[[ Dataset entries open ]]

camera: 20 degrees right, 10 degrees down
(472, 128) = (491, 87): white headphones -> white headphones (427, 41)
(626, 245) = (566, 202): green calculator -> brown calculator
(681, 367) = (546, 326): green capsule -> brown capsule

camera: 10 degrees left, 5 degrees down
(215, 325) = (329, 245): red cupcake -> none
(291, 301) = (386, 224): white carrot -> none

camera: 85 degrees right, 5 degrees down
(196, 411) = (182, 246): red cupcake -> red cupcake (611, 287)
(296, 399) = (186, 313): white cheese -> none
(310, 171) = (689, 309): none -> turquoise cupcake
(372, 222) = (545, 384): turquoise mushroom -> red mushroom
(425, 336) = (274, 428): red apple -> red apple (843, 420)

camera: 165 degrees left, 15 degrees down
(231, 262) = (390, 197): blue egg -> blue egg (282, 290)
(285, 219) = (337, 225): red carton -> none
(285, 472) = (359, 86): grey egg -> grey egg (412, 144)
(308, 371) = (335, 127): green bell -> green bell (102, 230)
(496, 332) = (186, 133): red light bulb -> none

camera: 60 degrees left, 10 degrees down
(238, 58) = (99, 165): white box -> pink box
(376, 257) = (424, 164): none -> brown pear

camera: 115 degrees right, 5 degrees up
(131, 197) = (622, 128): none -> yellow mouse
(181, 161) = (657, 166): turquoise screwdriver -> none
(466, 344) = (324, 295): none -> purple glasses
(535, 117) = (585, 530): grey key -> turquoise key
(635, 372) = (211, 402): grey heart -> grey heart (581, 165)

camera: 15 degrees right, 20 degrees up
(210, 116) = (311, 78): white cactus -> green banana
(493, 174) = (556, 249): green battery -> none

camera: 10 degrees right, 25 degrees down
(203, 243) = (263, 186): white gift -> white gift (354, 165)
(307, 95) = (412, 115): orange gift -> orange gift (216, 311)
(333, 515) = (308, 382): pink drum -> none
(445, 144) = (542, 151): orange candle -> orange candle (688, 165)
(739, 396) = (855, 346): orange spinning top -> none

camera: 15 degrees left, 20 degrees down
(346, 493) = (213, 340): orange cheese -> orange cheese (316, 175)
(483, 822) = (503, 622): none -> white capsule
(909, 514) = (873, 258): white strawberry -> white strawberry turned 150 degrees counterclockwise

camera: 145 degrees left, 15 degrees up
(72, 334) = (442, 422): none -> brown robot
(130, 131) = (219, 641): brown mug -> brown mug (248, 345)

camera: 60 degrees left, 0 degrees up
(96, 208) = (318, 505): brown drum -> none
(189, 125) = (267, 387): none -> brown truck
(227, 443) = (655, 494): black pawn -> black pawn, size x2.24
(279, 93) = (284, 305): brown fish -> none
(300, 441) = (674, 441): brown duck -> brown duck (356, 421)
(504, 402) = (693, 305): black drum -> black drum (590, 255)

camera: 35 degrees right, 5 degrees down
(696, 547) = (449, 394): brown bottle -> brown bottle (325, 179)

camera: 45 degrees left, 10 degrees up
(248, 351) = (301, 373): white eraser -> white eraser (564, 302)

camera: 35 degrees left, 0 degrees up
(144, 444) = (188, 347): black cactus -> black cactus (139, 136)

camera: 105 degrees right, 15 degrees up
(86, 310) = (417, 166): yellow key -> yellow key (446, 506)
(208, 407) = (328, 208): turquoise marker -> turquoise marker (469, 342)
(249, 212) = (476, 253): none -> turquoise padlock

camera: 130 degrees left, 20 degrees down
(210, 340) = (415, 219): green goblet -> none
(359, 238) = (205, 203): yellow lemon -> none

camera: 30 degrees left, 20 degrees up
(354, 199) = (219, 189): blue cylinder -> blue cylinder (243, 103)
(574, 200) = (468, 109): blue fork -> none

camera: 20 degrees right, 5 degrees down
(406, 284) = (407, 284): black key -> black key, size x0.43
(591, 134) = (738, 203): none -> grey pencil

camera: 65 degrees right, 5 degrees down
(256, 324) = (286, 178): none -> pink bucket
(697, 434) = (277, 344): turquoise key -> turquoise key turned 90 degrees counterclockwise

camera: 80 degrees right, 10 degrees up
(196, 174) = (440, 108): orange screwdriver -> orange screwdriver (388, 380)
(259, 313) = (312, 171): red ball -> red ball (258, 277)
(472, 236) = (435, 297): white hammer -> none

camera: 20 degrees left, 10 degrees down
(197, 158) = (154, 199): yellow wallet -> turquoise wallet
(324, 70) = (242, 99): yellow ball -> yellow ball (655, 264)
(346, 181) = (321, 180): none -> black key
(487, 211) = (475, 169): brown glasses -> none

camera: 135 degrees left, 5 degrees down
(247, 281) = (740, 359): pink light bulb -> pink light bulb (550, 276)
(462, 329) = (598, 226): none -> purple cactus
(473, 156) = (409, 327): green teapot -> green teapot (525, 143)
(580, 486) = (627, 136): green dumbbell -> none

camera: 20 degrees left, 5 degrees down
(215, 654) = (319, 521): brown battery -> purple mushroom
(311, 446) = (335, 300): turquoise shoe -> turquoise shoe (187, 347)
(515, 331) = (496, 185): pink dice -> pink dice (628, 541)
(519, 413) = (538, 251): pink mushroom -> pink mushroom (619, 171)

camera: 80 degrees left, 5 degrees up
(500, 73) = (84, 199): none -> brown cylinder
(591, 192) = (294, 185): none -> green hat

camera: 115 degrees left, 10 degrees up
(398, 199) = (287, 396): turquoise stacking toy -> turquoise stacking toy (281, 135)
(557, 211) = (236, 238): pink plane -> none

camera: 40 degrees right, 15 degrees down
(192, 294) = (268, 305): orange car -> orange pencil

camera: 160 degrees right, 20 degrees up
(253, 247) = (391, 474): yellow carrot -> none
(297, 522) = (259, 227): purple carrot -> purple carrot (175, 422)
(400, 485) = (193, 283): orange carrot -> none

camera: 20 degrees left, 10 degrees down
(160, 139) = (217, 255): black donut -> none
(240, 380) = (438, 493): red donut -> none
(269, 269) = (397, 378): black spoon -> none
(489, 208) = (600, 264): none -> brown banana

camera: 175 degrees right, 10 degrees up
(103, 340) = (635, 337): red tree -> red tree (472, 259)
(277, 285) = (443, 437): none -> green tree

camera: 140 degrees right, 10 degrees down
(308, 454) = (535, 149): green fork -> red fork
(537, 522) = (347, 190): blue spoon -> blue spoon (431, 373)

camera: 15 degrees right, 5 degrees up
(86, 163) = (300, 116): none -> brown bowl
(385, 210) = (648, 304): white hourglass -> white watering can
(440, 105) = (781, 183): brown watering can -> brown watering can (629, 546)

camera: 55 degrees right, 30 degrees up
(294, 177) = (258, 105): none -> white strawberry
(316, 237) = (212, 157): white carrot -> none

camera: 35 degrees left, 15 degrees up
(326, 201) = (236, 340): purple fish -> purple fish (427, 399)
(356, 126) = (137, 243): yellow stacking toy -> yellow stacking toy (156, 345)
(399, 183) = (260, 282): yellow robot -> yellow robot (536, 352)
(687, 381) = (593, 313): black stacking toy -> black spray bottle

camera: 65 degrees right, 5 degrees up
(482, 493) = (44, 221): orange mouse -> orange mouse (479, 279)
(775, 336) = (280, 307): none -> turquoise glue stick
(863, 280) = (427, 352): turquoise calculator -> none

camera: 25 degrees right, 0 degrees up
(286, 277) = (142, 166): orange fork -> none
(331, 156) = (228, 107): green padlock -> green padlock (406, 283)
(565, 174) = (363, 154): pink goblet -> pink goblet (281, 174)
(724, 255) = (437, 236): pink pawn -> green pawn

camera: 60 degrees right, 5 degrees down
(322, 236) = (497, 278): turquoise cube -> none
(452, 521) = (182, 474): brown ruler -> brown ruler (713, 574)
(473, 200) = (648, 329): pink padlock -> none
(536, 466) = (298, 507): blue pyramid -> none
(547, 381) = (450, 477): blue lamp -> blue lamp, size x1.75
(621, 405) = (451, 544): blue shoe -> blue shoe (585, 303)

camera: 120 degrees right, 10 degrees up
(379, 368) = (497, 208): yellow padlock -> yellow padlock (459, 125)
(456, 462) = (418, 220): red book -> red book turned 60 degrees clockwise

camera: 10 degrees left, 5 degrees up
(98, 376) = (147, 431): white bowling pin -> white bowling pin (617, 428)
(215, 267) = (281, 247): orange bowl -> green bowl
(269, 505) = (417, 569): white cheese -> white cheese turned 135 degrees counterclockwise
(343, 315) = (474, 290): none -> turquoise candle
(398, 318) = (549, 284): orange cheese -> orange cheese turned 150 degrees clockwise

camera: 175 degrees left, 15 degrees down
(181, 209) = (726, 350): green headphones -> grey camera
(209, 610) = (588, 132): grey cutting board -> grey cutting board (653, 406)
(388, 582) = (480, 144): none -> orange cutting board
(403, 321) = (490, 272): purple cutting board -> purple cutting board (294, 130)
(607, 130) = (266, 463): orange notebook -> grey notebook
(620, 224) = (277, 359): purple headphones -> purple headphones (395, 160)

[[ Dataset entries closed ]]

## Work to be completed
Look through the entries above for the word "goblet". Copy every line where it shows up.

## Answer space
(210, 340) = (415, 219): green goblet -> none
(565, 174) = (363, 154): pink goblet -> pink goblet (281, 174)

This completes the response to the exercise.